◆ Given records:
======

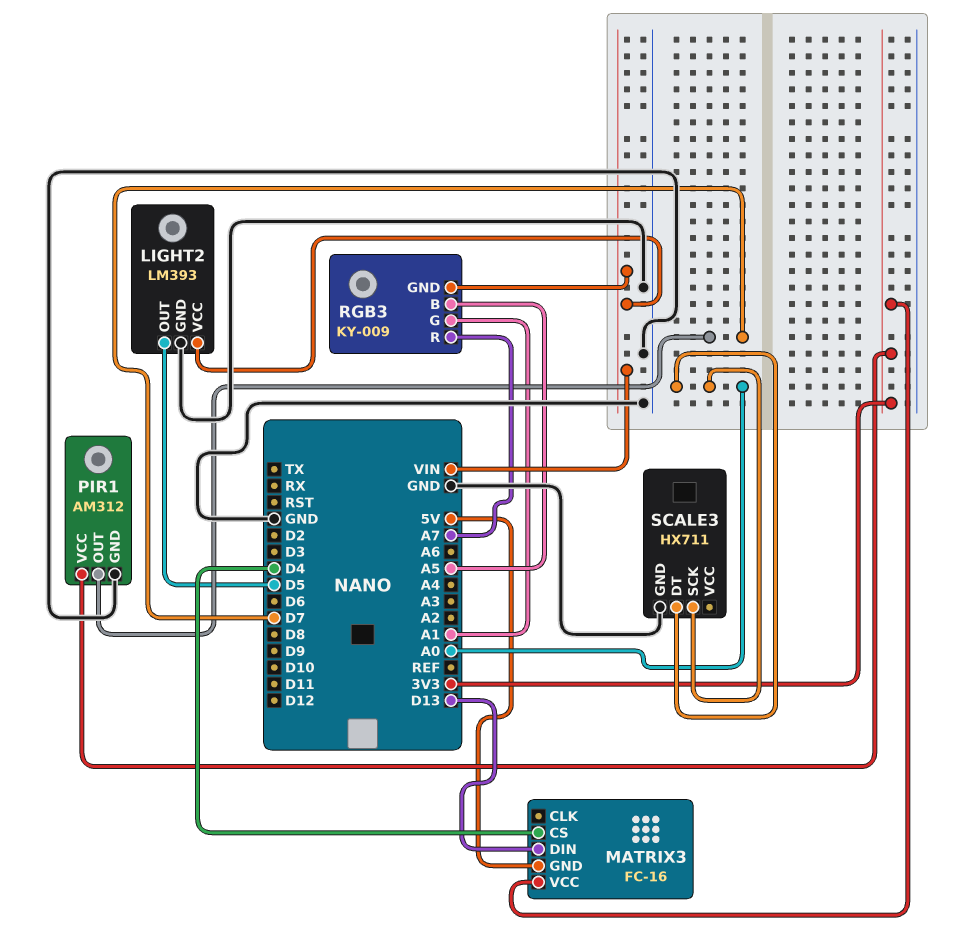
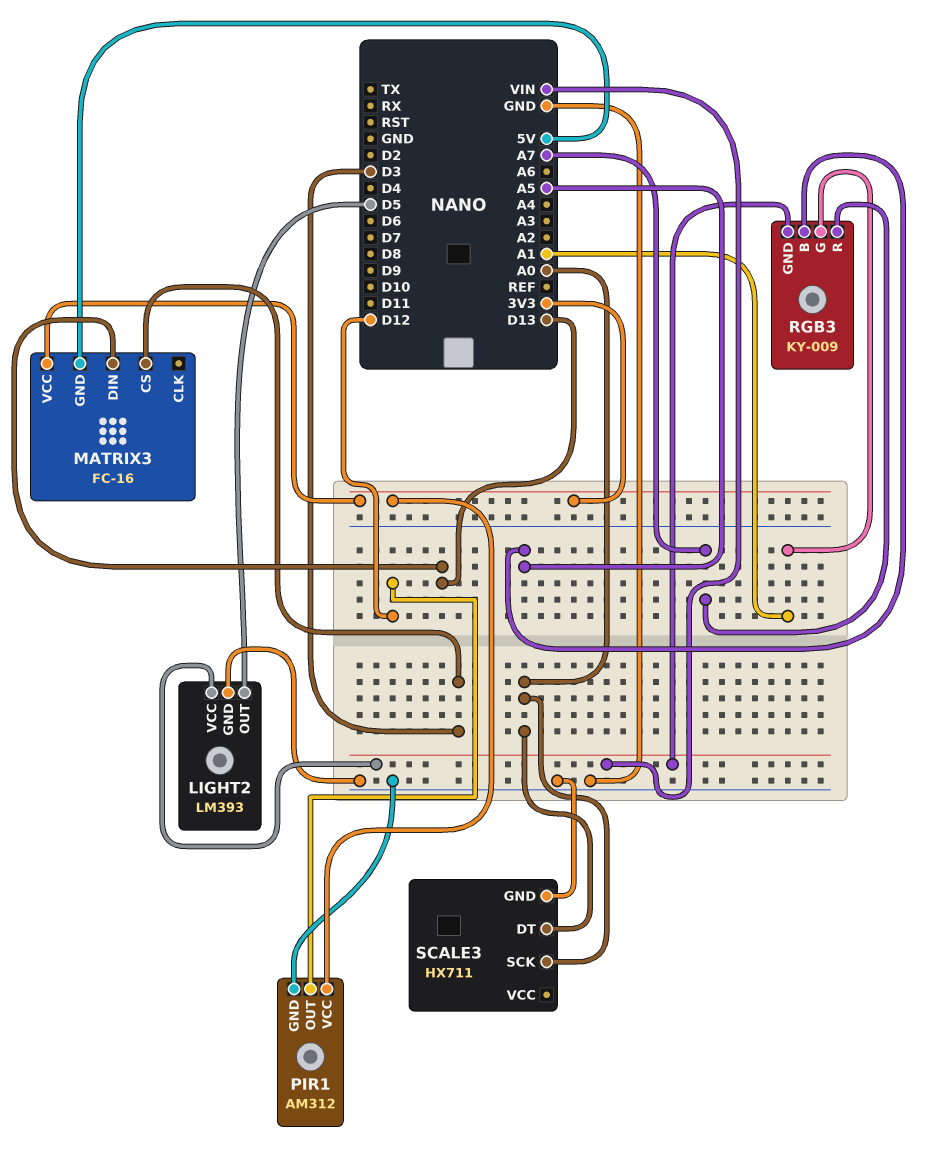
MATRIX3 pin CS: D4 -> D3
PIR1 pin OUT: D7 -> D12

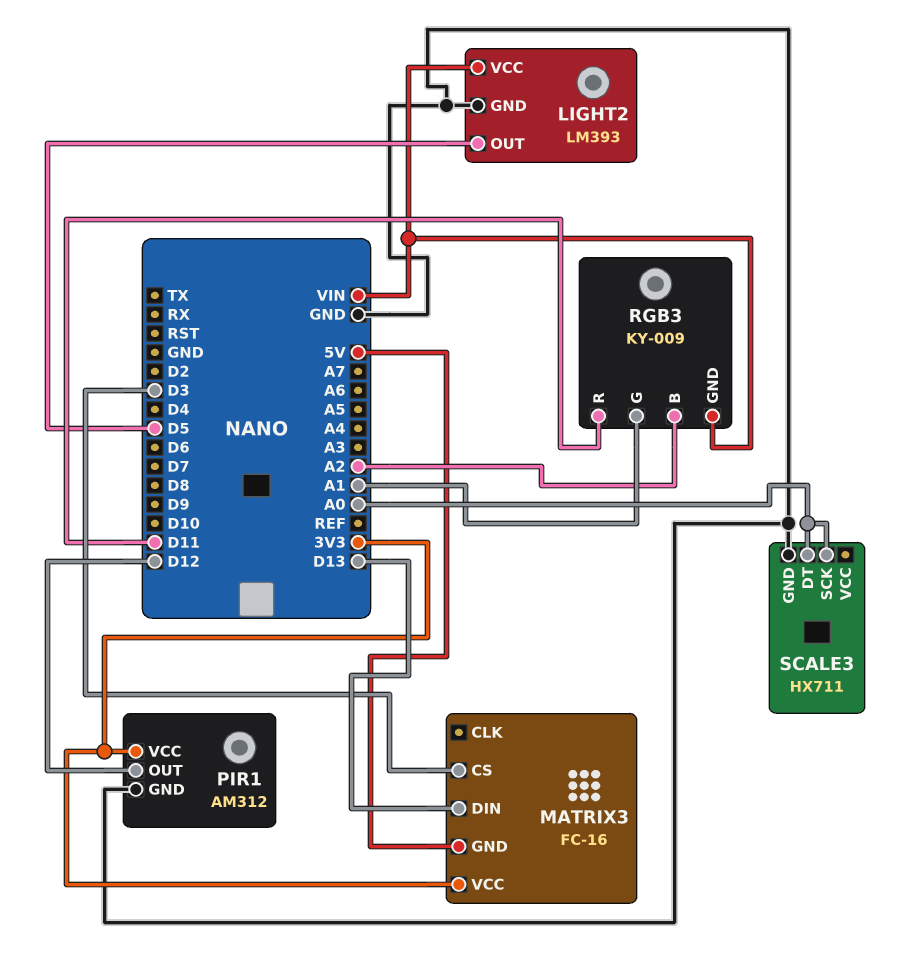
RGB3 pin B: A5 -> A2
RGB3 pin R: A7 -> D11

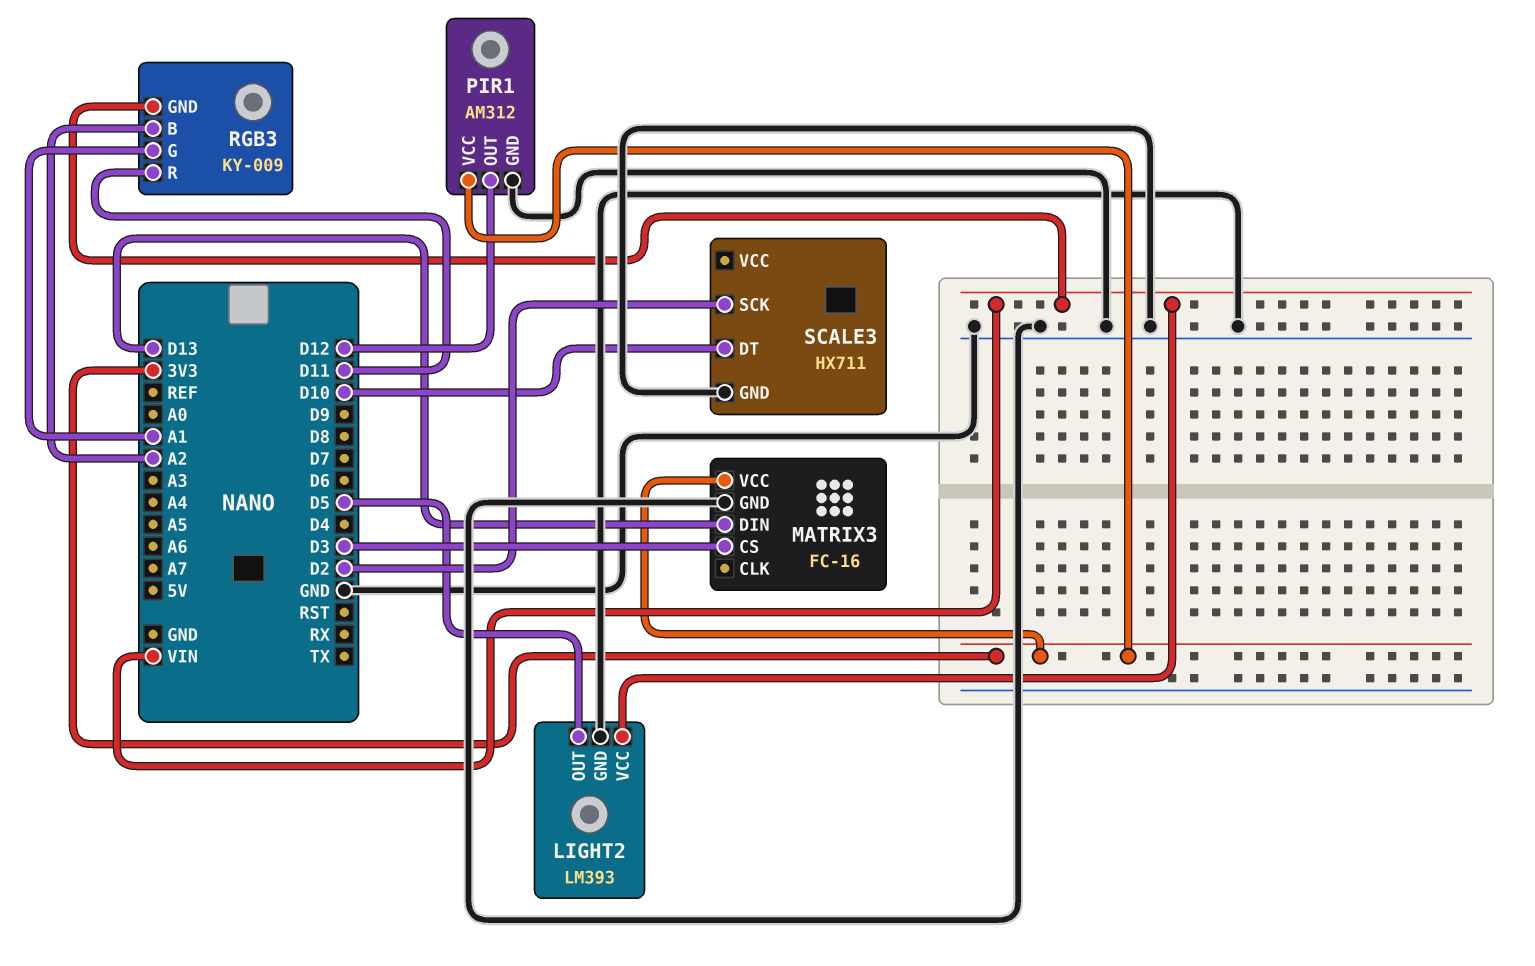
MATRIX3 pin GND: 5V -> GND
SCALE3 pin DT: A0 -> D10
SCALE3 pin SCK: A0 -> D2

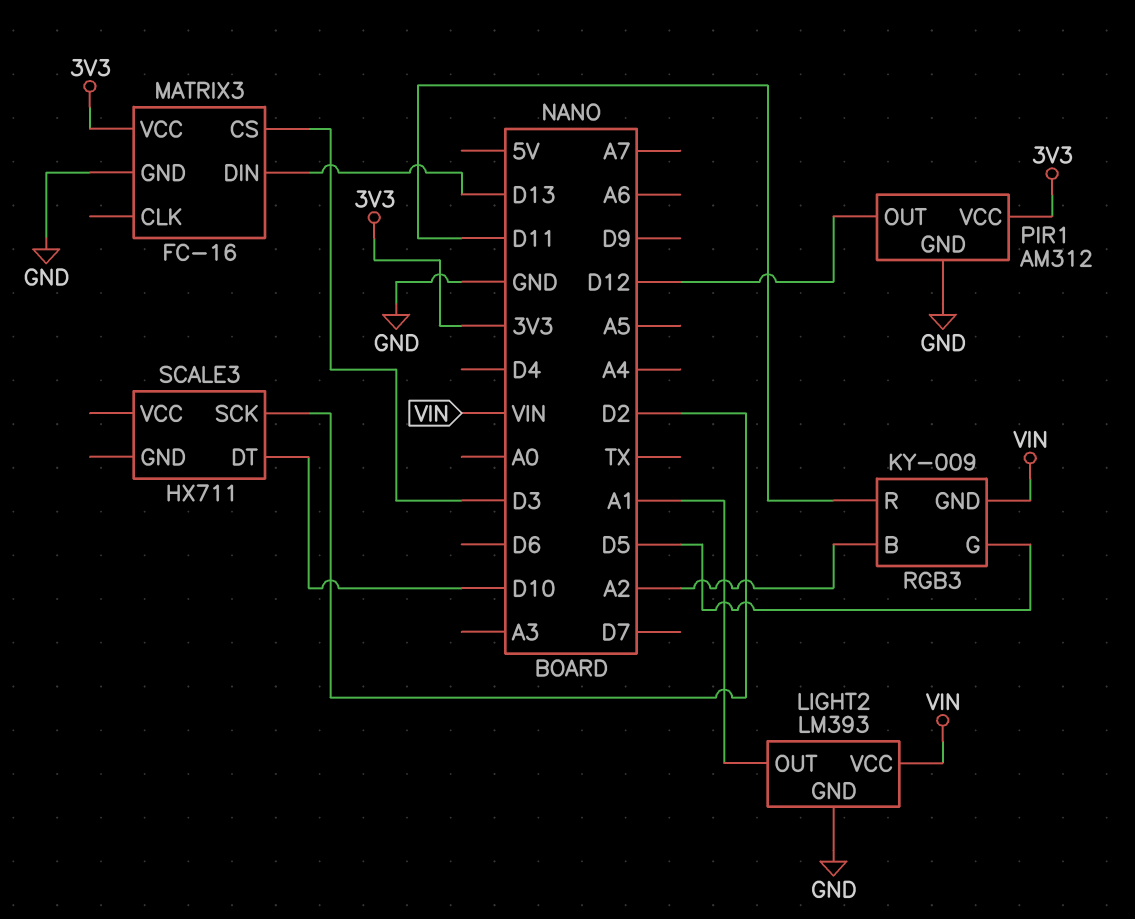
LIGHT2 pin OUT: D5 -> A1
RGB3 pin G: A1 -> D5
SCALE3 pin GND: GND -> none

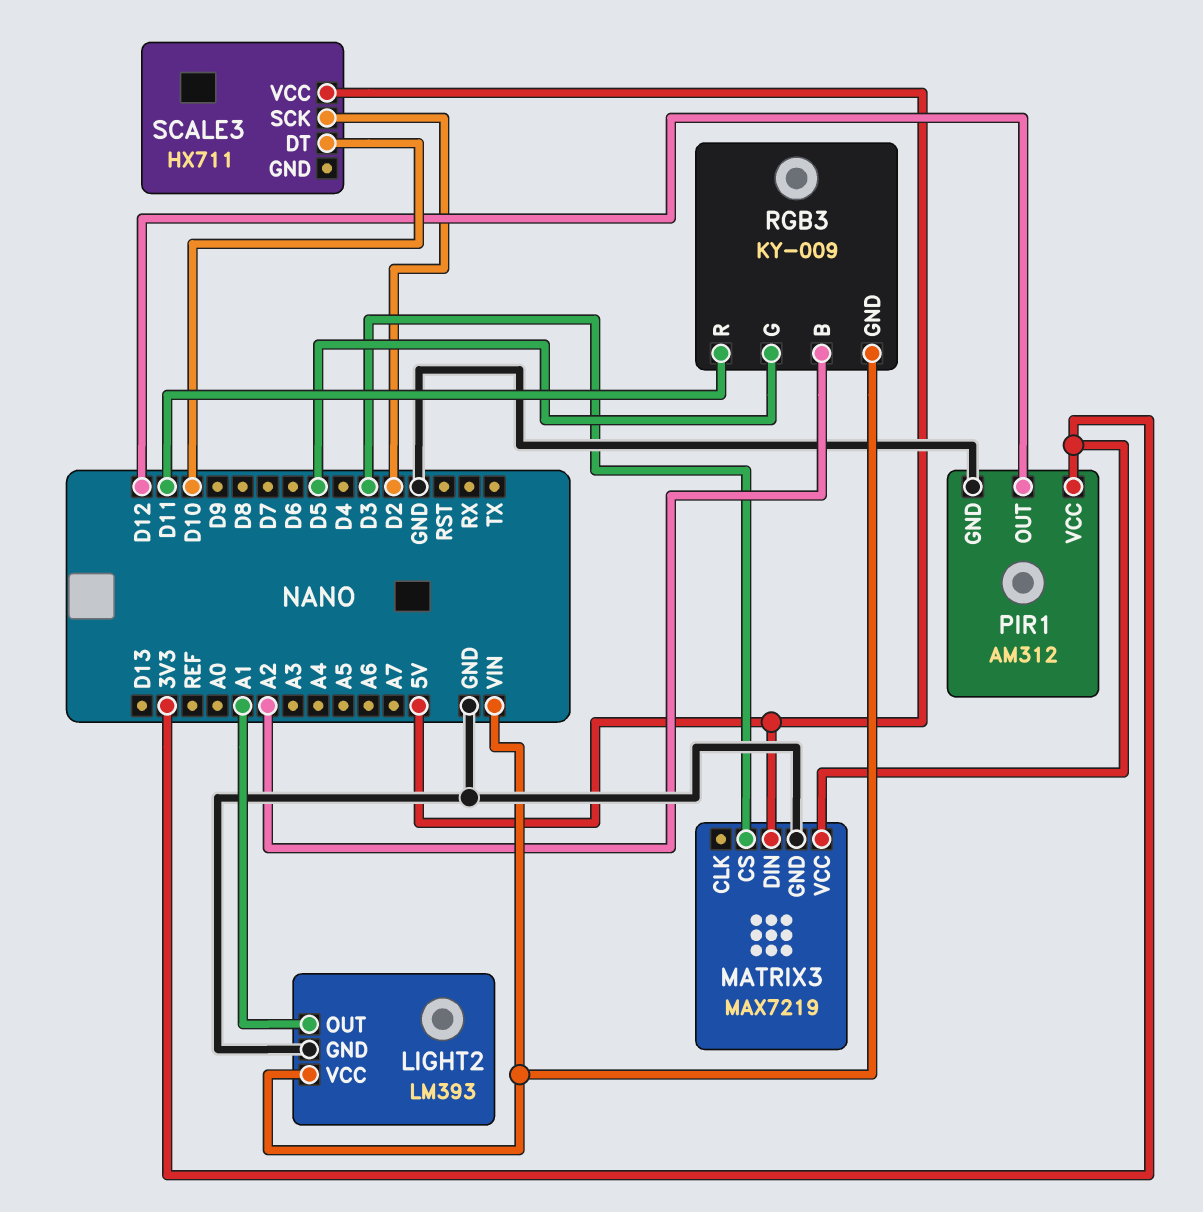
MATRIX3: FC-16 -> MAX7219
MATRIX3 pin DIN: D13 -> 5V
SCALE3 pin VCC: none -> 5V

======

Give the records above again in full and exactly, but exclude every picture.

◆ Expected output:
MATRIX3 pin CS: D4 -> D3
PIR1 pin OUT: D7 -> D12

RGB3 pin B: A5 -> A2
RGB3 pin R: A7 -> D11

MATRIX3 pin GND: 5V -> GND
SCALE3 pin DT: A0 -> D10
SCALE3 pin SCK: A0 -> D2

LIGHT2 pin OUT: D5 -> A1
RGB3 pin G: A1 -> D5
SCALE3 pin GND: GND -> none

MATRIX3: FC-16 -> MAX7219
MATRIX3 pin DIN: D13 -> 5V
SCALE3 pin VCC: none -> 5V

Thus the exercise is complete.